## TASK GOAL
Please copy exactly the lines from the top of the data through the line containing "TFT pin CS: D4 -> RX", and nothing else.
▬▬▬▬▬▬
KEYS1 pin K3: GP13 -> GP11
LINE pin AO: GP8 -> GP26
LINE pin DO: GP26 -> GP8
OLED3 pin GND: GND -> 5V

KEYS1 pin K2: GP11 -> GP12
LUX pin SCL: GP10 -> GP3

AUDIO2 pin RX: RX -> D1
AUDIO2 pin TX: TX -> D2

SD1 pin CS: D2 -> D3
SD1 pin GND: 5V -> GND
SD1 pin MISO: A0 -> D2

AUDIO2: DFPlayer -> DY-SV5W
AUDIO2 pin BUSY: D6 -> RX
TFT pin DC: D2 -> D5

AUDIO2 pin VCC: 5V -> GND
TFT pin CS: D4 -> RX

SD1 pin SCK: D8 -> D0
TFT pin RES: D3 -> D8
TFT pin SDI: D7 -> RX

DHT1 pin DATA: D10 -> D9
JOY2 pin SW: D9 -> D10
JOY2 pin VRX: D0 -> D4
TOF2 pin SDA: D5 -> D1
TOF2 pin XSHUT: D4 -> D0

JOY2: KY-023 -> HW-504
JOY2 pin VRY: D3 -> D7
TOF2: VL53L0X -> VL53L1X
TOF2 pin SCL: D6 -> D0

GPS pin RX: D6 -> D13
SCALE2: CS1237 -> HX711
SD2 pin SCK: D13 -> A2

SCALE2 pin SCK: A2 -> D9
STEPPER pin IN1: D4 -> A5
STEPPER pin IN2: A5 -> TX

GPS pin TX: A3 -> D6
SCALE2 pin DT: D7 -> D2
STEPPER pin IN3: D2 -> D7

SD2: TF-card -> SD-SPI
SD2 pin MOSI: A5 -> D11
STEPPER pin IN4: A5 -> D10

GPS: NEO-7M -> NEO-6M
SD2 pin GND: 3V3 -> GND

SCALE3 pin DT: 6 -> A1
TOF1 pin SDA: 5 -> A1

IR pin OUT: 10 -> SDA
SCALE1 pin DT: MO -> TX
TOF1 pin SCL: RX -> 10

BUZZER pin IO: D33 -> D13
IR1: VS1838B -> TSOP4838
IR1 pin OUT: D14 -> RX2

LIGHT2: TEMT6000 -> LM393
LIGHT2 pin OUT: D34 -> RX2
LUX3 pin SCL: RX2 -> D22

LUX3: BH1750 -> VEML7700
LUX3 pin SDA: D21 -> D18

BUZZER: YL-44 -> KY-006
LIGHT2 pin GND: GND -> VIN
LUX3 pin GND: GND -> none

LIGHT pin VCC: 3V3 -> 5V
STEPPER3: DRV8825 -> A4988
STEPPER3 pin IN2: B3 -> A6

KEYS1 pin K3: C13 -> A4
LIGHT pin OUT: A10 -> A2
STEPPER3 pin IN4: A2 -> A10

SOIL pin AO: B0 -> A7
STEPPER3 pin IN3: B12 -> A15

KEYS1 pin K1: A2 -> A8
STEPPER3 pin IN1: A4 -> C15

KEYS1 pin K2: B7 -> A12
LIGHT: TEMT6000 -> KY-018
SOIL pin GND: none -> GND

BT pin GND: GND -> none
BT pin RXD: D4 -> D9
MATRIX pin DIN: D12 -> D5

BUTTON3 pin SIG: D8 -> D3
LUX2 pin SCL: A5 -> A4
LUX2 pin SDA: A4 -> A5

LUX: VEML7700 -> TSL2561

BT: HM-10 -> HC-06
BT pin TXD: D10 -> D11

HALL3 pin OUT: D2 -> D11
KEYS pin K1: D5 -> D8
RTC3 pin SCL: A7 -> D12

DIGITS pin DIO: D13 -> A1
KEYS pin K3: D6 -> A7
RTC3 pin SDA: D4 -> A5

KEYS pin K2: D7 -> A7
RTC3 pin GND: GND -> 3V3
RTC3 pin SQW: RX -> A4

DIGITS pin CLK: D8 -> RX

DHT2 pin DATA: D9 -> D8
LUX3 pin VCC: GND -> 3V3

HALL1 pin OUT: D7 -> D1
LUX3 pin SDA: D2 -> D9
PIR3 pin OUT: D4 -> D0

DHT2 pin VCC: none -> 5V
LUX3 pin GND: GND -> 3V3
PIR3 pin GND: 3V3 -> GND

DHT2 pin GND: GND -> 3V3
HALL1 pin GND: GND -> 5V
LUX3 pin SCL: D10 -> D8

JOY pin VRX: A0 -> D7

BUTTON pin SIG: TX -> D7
▬▬▬▬▬▬
## ANSWER FOR THIS EXERCISE
KEYS1 pin K3: GP13 -> GP11
LINE pin AO: GP8 -> GP26
LINE pin DO: GP26 -> GP8
OLED3 pin GND: GND -> 5V

KEYS1 pin K2: GP11 -> GP12
LUX pin SCL: GP10 -> GP3

AUDIO2 pin RX: RX -> D1
AUDIO2 pin TX: TX -> D2

SD1 pin CS: D2 -> D3
SD1 pin GND: 5V -> GND
SD1 pin MISO: A0 -> D2

AUDIO2: DFPlayer -> DY-SV5W
AUDIO2 pin BUSY: D6 -> RX
TFT pin DC: D2 -> D5

AUDIO2 pin VCC: 5V -> GND
TFT pin CS: D4 -> RX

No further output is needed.